## EXERCISE
Set down, please, exactly the lines below that run from the line with "R11: none -> 100k (W2, W13)" to the line with "C3: 22nF (0V, VS) -> 100nF (0V, VS)", both lines included.

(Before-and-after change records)
* * * * * * *
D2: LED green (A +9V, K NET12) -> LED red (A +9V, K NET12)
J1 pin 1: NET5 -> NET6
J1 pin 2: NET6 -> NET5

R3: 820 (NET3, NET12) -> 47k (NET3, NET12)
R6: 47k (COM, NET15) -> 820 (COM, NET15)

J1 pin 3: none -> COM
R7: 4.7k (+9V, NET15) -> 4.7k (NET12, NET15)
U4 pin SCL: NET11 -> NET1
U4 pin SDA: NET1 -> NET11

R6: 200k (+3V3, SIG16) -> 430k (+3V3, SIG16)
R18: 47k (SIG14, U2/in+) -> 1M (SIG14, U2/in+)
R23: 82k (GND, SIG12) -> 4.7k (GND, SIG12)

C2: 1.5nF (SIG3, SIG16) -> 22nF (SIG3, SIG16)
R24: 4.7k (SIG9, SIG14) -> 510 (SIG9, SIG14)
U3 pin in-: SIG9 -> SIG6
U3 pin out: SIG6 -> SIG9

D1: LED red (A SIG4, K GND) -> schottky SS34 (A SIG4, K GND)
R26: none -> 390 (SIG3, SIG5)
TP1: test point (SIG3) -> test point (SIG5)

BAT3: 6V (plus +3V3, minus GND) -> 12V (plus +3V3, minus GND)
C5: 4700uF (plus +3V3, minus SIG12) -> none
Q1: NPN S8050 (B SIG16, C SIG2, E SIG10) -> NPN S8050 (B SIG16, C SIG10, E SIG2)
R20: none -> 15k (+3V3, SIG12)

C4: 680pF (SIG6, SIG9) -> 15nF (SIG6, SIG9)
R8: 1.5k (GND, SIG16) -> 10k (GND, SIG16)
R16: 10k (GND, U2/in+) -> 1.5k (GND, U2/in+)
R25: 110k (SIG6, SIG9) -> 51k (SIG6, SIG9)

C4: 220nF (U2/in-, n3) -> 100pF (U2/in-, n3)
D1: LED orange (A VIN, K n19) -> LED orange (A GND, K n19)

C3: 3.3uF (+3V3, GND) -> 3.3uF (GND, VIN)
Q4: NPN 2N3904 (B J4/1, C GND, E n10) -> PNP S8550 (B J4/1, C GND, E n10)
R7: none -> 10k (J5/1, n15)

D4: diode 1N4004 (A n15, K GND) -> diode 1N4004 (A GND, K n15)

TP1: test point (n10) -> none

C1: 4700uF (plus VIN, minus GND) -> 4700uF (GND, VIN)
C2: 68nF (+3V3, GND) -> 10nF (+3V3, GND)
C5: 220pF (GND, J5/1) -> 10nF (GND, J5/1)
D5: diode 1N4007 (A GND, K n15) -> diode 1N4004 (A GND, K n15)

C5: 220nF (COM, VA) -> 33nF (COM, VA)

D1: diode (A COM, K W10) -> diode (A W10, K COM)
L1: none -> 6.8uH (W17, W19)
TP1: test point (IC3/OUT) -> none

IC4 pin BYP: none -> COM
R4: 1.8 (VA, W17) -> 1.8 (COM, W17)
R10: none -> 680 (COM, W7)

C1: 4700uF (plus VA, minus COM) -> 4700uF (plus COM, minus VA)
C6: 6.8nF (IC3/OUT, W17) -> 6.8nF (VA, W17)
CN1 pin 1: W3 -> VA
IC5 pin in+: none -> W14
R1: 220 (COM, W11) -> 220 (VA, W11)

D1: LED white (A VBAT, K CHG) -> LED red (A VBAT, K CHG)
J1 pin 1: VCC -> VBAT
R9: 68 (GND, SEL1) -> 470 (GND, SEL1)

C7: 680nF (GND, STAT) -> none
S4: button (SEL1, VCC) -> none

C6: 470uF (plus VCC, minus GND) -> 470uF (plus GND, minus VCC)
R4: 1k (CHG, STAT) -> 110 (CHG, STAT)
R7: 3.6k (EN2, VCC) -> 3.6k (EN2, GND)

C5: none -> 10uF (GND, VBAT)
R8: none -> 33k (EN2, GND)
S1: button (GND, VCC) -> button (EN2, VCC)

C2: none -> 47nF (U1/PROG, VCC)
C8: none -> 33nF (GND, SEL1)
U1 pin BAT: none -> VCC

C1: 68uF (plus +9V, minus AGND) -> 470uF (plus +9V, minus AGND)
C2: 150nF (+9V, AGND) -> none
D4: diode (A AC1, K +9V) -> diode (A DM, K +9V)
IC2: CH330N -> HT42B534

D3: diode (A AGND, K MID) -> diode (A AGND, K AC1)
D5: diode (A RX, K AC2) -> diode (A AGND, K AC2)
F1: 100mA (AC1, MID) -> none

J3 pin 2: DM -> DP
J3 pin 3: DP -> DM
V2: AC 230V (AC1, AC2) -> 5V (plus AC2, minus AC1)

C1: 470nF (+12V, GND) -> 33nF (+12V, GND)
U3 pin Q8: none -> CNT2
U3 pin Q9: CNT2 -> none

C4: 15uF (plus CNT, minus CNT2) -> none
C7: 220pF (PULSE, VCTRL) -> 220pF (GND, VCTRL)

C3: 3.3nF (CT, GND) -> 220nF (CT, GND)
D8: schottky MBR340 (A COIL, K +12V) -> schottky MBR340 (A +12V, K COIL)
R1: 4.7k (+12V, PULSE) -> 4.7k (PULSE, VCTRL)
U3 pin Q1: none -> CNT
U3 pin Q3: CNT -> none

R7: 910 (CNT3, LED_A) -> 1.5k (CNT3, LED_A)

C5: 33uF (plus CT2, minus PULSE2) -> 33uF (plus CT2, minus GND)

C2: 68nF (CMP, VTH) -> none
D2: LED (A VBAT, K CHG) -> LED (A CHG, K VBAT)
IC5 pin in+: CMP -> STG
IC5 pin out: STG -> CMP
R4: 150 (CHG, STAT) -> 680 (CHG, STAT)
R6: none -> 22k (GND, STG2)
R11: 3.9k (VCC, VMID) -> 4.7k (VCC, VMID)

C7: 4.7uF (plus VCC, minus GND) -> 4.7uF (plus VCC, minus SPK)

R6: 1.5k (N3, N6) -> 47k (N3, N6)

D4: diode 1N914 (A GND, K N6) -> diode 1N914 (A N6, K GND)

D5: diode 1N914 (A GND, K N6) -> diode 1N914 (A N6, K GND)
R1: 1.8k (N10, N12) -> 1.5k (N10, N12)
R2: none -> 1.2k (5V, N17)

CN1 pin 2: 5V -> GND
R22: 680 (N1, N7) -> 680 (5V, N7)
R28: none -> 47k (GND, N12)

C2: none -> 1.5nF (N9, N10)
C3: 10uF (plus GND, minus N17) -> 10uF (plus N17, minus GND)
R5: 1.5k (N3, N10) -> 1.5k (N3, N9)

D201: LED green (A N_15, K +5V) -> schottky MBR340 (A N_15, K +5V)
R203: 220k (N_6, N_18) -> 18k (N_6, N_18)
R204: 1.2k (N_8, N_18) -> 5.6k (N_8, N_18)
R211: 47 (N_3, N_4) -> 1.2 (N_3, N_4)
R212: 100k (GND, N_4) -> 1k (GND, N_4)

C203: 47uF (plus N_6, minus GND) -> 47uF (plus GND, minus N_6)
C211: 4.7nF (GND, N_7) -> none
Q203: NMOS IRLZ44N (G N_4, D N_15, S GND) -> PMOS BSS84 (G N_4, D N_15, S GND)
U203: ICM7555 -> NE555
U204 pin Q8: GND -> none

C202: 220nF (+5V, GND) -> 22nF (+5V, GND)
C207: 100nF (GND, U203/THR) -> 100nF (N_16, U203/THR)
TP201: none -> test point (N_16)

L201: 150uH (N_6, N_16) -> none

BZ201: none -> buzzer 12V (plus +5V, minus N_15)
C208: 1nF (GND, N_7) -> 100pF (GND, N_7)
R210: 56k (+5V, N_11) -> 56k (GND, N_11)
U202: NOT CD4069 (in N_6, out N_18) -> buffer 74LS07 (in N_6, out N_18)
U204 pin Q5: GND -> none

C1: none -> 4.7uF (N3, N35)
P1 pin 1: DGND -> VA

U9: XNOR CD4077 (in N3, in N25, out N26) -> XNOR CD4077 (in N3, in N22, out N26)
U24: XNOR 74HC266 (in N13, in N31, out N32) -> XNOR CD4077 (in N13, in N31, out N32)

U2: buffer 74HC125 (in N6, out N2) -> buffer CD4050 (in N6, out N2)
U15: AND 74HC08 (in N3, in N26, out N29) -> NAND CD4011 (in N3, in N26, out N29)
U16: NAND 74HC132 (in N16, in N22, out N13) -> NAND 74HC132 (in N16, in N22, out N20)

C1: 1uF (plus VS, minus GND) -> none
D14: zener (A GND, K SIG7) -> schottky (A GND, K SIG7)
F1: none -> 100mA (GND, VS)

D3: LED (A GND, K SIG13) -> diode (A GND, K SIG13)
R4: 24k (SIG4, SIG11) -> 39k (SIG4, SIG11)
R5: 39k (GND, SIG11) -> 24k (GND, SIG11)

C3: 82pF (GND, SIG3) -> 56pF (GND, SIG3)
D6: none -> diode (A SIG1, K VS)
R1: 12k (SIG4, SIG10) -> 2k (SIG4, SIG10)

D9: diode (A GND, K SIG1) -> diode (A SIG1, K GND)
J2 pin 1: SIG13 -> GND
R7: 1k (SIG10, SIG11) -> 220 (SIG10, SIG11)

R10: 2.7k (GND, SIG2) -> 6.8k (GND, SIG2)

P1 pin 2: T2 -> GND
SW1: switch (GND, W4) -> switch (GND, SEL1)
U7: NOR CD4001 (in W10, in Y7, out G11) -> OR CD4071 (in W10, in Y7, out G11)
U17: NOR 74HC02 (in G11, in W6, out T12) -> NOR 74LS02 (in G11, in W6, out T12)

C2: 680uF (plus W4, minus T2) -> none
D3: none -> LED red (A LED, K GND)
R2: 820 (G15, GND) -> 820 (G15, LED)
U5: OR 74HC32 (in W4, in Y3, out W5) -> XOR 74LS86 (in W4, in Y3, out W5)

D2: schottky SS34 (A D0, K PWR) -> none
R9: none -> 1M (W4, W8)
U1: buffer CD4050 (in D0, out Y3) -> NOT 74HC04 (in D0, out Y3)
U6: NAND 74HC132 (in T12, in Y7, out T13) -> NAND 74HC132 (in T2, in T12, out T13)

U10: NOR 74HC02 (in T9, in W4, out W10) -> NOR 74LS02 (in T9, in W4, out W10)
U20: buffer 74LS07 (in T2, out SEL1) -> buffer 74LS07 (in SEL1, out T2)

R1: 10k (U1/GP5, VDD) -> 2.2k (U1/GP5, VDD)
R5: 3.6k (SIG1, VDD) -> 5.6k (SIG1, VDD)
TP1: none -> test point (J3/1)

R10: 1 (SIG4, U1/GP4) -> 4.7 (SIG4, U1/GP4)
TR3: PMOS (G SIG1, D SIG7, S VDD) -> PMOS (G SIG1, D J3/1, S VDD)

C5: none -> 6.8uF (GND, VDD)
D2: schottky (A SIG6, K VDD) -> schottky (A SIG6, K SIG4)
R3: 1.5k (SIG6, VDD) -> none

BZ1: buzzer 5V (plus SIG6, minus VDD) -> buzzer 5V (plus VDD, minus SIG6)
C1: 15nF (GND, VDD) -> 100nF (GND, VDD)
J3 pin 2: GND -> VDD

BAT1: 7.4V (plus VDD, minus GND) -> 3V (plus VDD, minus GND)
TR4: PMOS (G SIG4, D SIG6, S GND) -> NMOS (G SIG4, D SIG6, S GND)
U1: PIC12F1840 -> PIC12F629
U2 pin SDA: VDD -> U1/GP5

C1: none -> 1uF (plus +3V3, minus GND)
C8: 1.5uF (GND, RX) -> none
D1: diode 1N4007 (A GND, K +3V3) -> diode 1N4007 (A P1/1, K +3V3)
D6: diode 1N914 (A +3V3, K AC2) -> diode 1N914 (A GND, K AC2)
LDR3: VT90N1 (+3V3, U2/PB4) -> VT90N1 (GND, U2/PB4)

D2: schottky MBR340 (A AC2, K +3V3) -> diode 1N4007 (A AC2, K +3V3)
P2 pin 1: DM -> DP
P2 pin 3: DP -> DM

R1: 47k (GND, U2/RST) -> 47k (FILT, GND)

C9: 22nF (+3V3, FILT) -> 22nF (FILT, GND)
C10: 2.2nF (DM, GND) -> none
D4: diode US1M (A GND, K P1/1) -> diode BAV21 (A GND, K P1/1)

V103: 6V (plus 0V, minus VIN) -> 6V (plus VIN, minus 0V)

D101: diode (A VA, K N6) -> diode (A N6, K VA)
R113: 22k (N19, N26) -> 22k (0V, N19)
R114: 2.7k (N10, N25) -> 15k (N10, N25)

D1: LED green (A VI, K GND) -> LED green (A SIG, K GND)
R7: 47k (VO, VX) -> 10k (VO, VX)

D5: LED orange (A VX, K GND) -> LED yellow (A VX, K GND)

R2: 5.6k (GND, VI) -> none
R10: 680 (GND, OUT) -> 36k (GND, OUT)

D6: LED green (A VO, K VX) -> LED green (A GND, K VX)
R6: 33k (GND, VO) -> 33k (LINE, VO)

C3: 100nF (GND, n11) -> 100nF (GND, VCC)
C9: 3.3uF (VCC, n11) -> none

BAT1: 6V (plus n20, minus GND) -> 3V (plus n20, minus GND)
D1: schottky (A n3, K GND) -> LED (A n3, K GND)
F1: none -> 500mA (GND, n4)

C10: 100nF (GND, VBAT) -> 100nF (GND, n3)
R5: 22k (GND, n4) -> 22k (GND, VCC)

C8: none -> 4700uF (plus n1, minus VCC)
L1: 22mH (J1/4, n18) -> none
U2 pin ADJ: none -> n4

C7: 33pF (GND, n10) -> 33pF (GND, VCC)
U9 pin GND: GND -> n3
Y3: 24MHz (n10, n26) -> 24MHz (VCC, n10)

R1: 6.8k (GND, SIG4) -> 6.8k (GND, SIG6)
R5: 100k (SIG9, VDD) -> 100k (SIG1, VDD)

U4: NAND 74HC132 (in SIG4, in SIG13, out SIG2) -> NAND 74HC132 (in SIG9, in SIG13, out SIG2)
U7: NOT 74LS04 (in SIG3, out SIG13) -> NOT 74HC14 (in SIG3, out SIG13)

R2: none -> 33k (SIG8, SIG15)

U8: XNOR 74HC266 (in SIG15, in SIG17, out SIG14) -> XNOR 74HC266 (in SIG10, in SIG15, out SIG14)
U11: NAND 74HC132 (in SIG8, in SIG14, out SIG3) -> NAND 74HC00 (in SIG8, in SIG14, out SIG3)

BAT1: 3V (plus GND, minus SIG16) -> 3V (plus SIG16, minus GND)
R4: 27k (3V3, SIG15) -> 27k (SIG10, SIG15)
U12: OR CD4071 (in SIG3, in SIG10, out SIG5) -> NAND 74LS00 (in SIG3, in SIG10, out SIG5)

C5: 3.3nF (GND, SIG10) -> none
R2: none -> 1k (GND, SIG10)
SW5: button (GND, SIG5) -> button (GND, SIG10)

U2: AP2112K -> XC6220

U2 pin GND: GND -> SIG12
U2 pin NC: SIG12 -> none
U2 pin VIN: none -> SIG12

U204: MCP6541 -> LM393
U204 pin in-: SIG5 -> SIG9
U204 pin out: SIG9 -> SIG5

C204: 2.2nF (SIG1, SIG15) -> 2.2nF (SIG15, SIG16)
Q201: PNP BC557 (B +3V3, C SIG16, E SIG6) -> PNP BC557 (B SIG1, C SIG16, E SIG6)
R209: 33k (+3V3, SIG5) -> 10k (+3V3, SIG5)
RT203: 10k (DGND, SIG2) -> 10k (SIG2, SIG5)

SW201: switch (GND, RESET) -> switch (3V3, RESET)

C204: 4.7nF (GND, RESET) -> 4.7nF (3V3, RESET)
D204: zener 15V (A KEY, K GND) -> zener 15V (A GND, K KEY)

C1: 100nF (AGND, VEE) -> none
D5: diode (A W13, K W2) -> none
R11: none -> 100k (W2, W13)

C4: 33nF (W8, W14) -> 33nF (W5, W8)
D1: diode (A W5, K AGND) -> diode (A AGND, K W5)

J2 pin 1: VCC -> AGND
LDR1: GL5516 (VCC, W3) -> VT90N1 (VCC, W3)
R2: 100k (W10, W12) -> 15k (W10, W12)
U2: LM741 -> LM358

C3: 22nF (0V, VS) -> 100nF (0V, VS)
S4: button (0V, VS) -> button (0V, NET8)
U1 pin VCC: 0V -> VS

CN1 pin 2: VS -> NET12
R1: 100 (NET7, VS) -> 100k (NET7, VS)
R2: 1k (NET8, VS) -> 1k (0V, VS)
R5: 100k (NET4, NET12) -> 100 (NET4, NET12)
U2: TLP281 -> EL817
* * * * * * *
## SOLUTION TO THIS EXERCISE
R11: none -> 100k (W2, W13)

C4: 33nF (W8, W14) -> 33nF (W5, W8)
D1: diode (A W5, K AGND) -> diode (A AGND, K W5)

J2 pin 1: VCC -> AGND
LDR1: GL5516 (VCC, W3) -> VT90N1 (VCC, W3)
R2: 100k (W10, W12) -> 15k (W10, W12)
U2: LM741 -> LM358

C3: 22nF (0V, VS) -> 100nF (0V, VS)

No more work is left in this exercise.